What is expected:
Print the lines that run from the line with "blue square: (68, 143) -> (66, 146), moved" to the line with "brown circle: (87, 233) -> (137, 261), moved", keeping both end lines, exactly as they appear in the entries below, and nothing else.

-- Records shown follows --

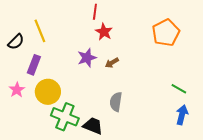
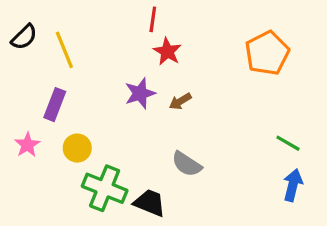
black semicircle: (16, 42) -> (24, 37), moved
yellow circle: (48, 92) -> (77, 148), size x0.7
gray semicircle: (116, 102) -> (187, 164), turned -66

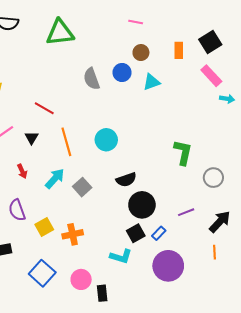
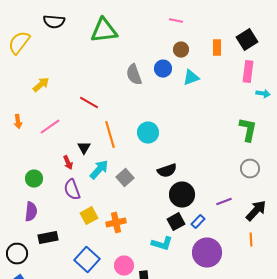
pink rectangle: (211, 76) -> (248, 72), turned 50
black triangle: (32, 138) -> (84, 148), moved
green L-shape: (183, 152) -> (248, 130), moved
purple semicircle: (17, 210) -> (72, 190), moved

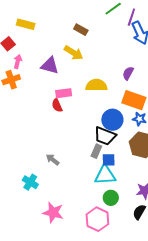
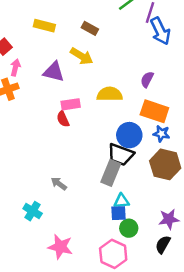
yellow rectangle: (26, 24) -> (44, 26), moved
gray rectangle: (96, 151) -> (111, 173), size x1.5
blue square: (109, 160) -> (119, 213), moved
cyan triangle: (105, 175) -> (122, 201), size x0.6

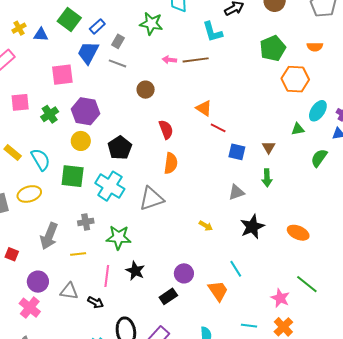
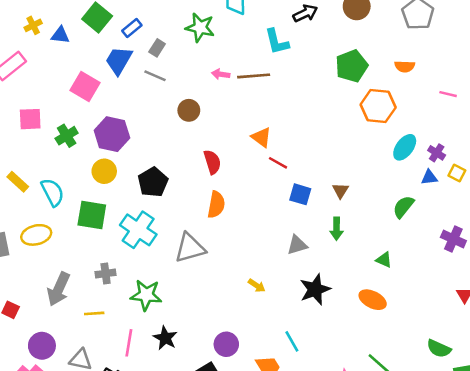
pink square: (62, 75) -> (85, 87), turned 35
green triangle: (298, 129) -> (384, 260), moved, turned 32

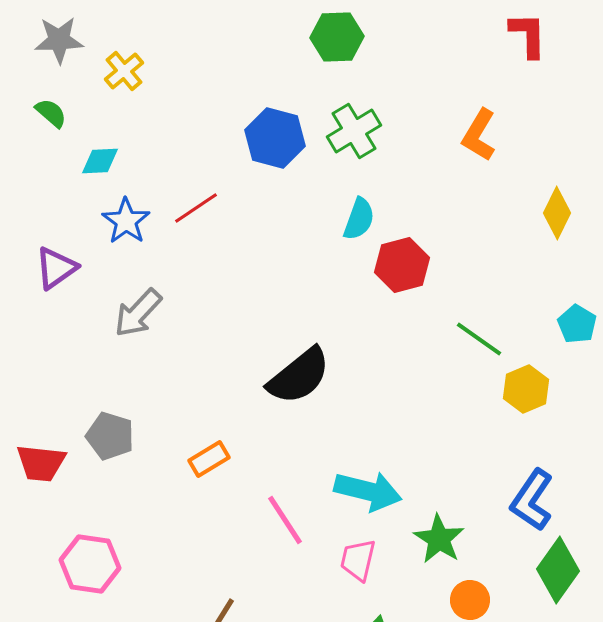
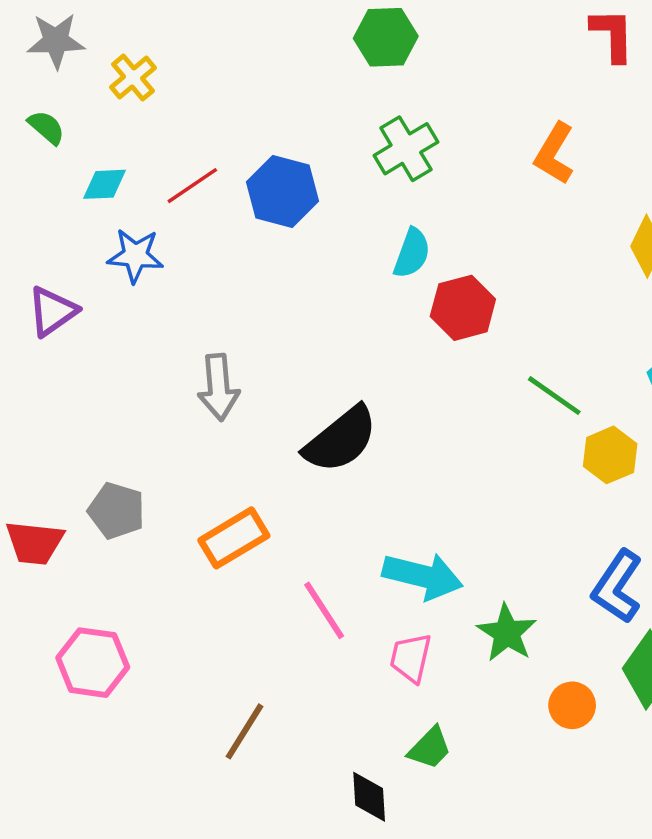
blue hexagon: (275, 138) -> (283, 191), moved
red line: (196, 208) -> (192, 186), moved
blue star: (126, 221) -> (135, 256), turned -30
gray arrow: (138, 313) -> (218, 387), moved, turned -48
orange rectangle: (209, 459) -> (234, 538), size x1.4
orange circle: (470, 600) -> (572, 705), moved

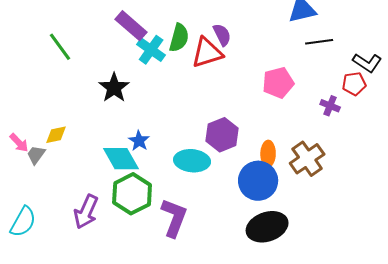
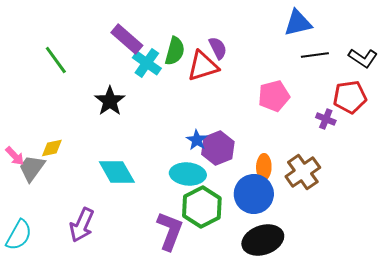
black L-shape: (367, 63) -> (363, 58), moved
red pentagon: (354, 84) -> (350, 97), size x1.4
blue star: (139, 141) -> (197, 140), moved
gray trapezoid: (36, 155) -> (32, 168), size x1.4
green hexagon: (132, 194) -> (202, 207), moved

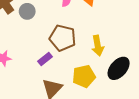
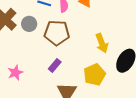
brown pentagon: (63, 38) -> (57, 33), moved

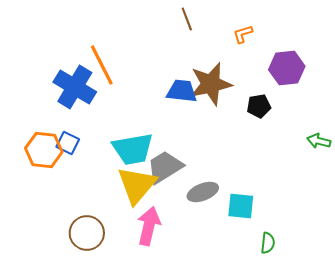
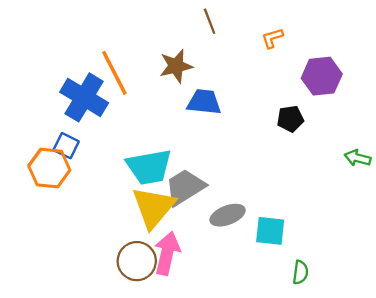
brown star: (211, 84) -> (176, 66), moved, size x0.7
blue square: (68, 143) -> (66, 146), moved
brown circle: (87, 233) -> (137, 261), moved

-- Records shown concluded --
-- Records shown follows --

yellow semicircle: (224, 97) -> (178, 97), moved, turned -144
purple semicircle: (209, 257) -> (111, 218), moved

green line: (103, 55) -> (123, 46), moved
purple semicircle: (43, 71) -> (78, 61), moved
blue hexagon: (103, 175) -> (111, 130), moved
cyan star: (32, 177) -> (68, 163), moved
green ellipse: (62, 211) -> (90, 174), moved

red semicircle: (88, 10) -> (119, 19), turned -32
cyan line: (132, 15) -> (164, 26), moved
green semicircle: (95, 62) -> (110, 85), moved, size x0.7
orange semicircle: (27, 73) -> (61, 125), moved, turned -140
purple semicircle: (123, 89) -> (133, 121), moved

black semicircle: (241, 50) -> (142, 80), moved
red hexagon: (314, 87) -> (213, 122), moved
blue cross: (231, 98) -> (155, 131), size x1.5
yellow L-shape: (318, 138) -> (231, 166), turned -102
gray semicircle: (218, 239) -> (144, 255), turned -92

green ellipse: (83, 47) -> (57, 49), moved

-- Records shown concluded --
-- Records shown follows --

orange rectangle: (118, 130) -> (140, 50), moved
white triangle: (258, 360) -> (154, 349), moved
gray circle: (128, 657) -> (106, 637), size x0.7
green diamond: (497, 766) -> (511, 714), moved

-- Records shown concluded --

Answer to this problem:
blue square: (68, 143) -> (66, 146), moved
brown circle: (87, 233) -> (137, 261), moved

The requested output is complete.